DATA FOR THIS EXERCISE:
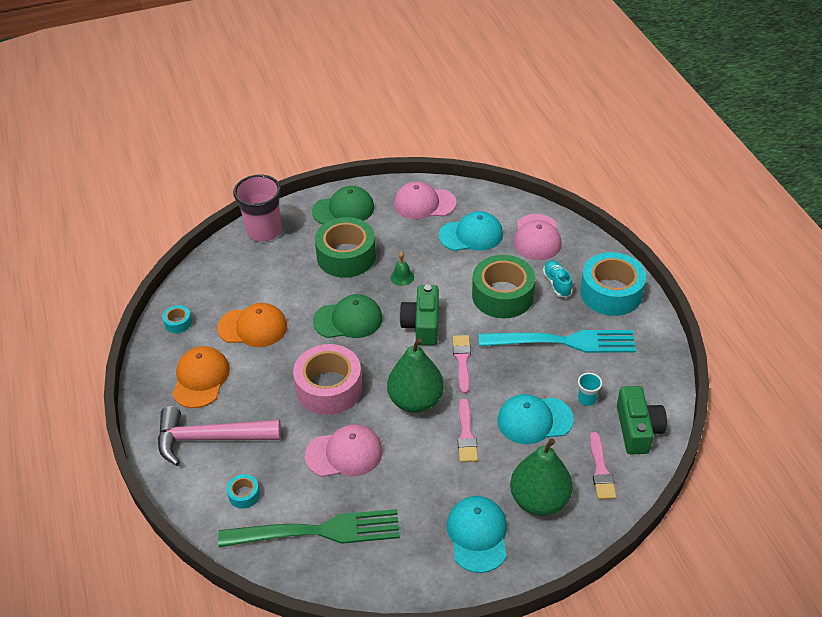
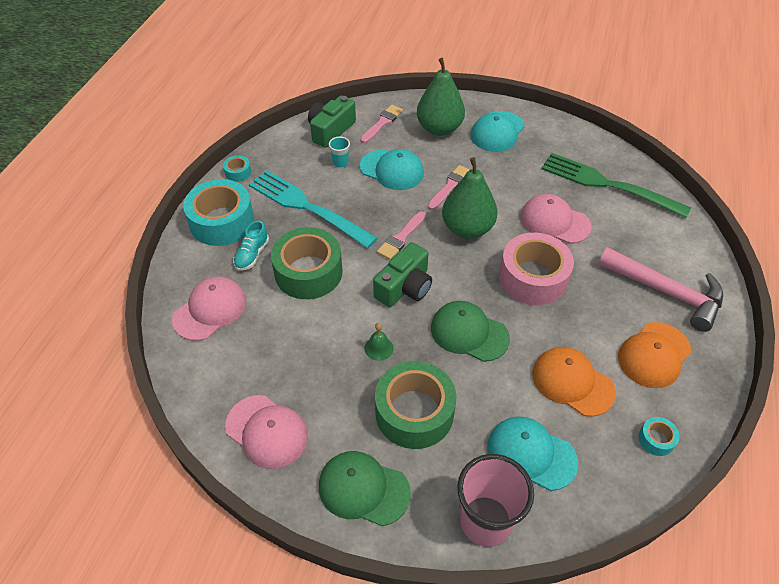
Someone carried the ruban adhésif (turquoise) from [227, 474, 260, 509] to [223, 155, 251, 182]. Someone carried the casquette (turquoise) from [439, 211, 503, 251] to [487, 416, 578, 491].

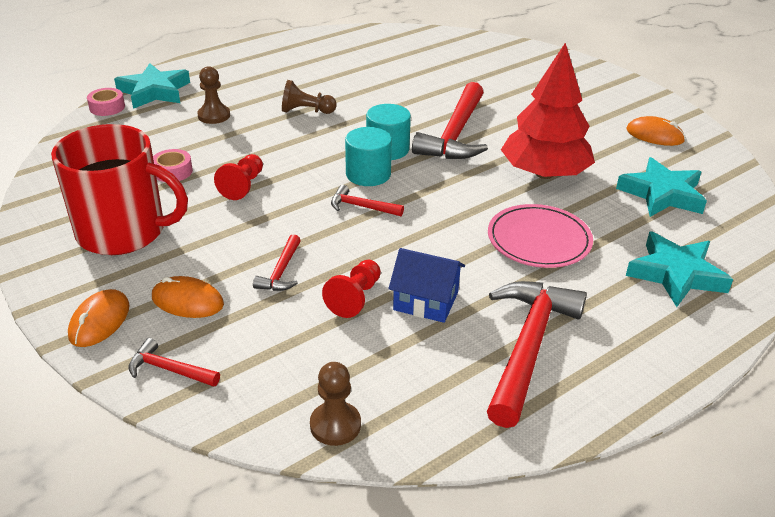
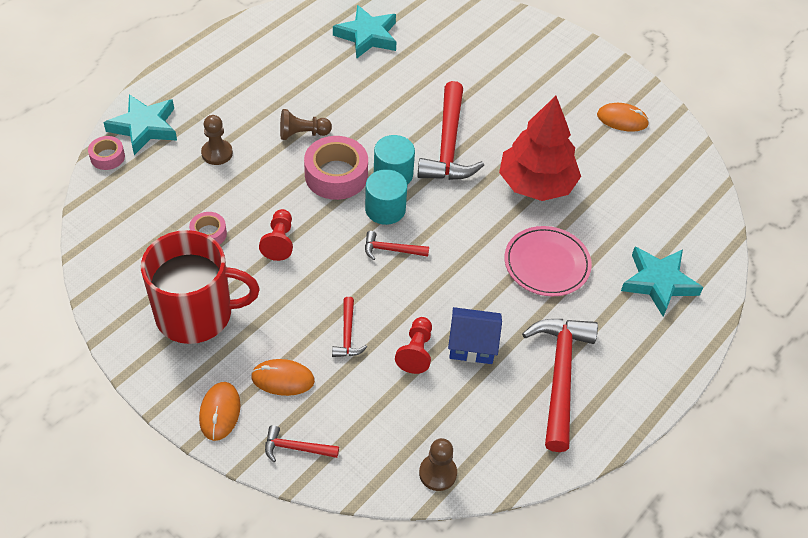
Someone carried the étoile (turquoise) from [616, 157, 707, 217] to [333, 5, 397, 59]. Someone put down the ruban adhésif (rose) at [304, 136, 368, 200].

...

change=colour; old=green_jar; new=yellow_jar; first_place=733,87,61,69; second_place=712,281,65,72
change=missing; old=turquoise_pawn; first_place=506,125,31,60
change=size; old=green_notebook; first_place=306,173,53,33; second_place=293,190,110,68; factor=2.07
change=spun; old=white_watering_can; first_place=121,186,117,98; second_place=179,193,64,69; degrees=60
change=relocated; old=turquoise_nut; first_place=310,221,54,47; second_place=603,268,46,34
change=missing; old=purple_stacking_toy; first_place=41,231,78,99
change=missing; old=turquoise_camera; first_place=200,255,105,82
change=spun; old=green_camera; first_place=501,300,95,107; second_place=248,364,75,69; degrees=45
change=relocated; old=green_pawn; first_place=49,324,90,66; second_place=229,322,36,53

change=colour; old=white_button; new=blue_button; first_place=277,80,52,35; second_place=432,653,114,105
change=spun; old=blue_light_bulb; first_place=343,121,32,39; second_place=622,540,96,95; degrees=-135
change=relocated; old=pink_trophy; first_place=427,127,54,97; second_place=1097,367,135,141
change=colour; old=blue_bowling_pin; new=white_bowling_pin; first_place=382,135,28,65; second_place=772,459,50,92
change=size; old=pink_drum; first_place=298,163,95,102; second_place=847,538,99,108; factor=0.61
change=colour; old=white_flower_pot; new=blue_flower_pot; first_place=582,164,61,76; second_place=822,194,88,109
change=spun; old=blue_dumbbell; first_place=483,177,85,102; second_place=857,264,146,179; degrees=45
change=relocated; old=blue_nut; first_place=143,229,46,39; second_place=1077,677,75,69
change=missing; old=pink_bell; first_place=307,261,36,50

WORK INSTRUCTION:
Reproduce exactly the lines above from the line with "change=size; old=green_notebook; first_place=306,173,53,33;" to the line with "change=missing; old=turquoise_camera; first_place=200,255,105,82", including both, and add nothing.

EXERCISE RESULT:
change=size; old=green_notebook; first_place=306,173,53,33; second_place=293,190,110,68; factor=2.07
change=spun; old=white_watering_can; first_place=121,186,117,98; second_place=179,193,64,69; degrees=60
change=relocated; old=turquoise_nut; first_place=310,221,54,47; second_place=603,268,46,34
change=missing; old=purple_stacking_toy; first_place=41,231,78,99
change=missing; old=turquoise_camera; first_place=200,255,105,82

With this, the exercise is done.